- _ASSIGNMENT_: Reproduce, character for character, the entries from their opening line through the line with "The cobalt solid".

*** MATERIAL FOR THIS EXERCISE

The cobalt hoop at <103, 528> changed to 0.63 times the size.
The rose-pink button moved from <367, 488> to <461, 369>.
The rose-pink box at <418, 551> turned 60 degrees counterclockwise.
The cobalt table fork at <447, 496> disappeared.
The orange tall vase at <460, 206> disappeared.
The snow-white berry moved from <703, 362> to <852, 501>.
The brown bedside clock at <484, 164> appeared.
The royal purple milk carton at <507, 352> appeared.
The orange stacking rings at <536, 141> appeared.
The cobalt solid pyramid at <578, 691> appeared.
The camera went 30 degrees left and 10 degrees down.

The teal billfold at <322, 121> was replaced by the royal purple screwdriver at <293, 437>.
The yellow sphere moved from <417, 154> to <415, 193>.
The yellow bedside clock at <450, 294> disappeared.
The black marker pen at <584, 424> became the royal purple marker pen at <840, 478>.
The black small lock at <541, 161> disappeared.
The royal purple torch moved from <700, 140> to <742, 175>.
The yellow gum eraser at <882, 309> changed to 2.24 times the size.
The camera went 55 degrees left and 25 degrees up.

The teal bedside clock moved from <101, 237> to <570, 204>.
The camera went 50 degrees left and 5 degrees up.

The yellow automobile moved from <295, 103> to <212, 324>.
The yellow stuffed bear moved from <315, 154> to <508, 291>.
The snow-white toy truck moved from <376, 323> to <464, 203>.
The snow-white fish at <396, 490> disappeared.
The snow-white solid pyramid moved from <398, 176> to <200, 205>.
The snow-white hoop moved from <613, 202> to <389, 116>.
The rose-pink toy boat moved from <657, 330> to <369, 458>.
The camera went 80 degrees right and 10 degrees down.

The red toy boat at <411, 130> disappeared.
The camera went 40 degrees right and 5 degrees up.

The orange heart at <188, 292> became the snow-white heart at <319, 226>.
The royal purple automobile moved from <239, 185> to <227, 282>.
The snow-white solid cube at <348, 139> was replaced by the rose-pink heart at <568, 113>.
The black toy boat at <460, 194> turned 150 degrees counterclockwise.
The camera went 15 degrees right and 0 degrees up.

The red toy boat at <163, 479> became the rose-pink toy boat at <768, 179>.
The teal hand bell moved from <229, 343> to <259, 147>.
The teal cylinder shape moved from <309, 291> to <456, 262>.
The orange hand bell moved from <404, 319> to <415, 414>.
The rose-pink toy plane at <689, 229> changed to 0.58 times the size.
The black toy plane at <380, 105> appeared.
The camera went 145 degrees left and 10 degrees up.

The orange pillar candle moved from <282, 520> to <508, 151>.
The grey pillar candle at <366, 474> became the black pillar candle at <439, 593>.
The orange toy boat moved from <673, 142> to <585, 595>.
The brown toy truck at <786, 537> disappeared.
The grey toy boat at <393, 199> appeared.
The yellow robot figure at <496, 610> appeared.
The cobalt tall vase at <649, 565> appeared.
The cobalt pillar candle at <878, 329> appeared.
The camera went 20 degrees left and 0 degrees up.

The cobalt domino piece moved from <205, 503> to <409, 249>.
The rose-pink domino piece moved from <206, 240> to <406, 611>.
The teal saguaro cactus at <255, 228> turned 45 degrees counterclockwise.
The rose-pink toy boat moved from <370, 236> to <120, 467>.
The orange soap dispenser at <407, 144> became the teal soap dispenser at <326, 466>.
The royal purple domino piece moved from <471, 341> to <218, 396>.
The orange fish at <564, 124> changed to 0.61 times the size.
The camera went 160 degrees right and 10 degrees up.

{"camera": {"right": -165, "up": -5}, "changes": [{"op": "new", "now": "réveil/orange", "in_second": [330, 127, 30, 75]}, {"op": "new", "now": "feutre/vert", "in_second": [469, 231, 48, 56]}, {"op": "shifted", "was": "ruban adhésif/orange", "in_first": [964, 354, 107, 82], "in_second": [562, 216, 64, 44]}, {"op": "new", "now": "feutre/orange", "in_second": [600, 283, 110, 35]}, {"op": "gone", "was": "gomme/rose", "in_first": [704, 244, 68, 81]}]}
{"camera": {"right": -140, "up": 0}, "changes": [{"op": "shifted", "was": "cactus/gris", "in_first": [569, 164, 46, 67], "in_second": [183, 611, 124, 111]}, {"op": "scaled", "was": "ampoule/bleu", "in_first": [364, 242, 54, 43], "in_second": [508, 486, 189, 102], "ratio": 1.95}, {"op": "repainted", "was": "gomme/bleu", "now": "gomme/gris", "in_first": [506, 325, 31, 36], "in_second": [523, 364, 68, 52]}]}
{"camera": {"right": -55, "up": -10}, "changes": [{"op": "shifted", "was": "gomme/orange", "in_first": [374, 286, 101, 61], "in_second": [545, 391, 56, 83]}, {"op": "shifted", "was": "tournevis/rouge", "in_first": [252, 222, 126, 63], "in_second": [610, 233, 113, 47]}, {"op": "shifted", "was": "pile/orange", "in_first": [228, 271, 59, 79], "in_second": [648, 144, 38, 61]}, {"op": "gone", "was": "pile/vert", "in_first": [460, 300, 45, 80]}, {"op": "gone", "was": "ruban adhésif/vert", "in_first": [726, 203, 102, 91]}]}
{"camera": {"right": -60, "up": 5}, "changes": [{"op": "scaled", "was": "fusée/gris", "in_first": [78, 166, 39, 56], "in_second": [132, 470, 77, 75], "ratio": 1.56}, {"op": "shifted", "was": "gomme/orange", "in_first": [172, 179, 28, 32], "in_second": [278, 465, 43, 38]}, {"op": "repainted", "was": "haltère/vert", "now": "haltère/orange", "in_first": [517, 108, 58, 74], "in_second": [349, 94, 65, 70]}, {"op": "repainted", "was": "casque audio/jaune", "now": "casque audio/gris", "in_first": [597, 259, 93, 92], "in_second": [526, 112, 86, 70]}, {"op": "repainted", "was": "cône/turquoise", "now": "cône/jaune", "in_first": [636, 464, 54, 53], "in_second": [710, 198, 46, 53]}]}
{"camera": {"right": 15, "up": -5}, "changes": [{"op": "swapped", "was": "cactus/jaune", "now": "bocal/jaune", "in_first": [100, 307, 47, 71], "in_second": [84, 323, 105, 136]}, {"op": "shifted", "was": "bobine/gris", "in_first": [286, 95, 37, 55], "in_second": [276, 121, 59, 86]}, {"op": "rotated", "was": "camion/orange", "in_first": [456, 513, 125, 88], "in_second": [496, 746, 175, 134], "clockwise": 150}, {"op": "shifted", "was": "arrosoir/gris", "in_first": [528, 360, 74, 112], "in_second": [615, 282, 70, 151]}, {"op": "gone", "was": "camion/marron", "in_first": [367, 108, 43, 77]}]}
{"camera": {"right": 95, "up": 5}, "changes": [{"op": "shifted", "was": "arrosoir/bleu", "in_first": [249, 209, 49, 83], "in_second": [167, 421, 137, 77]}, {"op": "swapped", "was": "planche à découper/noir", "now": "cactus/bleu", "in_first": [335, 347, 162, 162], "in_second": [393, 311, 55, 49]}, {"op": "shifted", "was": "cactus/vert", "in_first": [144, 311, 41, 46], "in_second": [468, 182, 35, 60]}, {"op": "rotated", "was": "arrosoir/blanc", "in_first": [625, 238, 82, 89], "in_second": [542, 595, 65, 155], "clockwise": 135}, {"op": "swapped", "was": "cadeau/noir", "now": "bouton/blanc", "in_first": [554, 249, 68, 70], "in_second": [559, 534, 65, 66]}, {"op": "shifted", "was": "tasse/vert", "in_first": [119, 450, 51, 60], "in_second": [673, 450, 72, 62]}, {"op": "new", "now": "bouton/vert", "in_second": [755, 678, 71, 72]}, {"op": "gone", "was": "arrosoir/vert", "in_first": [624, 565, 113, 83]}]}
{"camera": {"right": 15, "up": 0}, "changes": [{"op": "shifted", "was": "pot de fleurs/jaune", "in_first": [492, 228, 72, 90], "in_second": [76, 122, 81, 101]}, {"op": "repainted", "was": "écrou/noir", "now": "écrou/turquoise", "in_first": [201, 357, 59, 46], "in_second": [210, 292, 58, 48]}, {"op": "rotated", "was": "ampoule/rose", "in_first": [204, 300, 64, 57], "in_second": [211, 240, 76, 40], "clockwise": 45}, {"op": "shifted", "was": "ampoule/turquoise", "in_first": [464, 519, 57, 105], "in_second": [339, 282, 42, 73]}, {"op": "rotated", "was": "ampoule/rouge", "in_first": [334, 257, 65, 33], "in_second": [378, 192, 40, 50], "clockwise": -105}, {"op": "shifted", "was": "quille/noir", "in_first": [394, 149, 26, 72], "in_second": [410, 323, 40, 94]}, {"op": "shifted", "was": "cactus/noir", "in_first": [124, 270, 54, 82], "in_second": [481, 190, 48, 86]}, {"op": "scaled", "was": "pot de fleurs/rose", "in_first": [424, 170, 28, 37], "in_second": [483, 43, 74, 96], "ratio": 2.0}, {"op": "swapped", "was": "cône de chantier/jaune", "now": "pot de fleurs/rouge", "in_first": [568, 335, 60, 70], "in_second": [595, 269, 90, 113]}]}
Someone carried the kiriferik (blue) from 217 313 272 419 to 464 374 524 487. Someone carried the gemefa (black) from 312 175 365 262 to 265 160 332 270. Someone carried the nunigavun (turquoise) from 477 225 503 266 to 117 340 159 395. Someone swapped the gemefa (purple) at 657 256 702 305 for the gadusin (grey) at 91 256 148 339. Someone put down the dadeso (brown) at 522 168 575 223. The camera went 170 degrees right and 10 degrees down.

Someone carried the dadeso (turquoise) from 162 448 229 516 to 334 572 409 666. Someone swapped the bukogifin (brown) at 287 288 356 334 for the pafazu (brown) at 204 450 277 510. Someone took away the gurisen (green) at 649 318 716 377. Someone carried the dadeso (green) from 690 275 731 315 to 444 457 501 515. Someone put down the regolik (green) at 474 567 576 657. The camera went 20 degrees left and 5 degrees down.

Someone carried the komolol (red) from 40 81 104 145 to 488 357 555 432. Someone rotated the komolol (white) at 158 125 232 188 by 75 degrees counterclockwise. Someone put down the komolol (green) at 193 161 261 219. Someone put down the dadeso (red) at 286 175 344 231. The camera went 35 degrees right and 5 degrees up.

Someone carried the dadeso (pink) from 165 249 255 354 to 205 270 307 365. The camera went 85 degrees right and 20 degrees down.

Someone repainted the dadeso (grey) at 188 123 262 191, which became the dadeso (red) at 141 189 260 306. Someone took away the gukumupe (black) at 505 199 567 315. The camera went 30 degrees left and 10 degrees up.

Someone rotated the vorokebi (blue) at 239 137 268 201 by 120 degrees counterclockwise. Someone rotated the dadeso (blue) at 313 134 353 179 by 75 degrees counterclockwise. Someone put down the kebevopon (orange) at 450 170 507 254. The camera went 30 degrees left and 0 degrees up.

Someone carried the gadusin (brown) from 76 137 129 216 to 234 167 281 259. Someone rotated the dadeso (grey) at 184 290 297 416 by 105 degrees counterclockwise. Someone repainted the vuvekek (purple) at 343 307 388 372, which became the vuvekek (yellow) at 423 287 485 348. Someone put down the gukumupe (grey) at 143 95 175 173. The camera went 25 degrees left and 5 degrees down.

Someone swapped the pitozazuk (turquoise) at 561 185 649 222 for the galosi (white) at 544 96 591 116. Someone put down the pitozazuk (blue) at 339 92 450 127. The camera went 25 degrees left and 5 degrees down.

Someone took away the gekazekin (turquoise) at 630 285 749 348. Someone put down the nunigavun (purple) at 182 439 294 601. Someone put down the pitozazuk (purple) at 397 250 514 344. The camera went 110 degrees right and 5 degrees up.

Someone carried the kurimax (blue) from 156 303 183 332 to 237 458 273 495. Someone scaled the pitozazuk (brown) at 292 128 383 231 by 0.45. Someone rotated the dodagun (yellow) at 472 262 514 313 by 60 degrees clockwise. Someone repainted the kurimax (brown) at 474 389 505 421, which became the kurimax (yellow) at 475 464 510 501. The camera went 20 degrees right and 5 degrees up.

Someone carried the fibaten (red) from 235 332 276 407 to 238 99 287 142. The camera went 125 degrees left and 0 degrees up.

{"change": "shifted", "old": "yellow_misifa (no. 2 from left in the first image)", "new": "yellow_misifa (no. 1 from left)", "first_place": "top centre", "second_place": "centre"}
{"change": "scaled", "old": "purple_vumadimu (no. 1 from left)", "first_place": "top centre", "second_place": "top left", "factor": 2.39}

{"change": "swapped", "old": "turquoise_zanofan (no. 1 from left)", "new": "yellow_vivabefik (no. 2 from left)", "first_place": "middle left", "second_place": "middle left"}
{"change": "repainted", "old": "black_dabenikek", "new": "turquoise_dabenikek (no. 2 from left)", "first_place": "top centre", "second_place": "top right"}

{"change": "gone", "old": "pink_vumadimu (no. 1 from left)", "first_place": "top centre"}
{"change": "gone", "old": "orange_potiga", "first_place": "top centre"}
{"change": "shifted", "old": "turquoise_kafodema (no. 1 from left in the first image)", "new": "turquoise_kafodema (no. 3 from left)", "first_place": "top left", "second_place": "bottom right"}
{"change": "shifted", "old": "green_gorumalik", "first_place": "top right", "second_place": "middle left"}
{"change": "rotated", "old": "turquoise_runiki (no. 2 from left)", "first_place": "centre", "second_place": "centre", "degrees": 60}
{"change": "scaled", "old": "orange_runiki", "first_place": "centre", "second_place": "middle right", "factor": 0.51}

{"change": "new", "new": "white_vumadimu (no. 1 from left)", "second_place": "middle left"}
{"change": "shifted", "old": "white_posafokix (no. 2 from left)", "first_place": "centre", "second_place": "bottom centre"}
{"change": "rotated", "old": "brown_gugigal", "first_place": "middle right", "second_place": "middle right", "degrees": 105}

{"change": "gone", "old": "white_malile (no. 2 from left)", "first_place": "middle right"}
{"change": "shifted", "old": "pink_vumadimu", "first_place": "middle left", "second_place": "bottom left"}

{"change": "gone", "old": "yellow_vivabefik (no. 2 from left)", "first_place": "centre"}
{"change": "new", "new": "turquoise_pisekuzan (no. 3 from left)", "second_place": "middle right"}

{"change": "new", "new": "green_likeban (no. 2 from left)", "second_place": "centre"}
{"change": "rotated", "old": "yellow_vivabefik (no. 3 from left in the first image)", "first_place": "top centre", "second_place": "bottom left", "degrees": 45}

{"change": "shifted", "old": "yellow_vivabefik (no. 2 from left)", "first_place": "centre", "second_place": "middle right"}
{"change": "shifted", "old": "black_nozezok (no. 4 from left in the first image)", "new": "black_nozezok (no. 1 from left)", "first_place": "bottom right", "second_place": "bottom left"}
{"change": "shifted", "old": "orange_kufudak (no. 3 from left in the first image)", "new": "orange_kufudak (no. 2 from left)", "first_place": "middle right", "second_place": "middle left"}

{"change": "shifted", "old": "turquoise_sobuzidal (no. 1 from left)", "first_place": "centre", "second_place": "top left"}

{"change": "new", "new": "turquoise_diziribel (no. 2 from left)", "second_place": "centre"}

******

- _RESPONSE BELOW_:
The cobalt hoop at <103, 528> changed to 0.63 times the size.
The rose-pink button moved from <367, 488> to <461, 369>.
The rose-pink box at <418, 551> turned 60 degrees counterclockwise.
The cobalt table fork at <447, 496> disappeared.
The orange tall vase at <460, 206> disappeared.
The snow-white berry moved from <703, 362> to <852, 501>.
The brown bedside clock at <484, 164> appeared.
The royal purple milk carton at <507, 352> appeared.
The orange stacking rings at <536, 141> appeared.
The cobalt solid pyramid at <578, 691> appeared.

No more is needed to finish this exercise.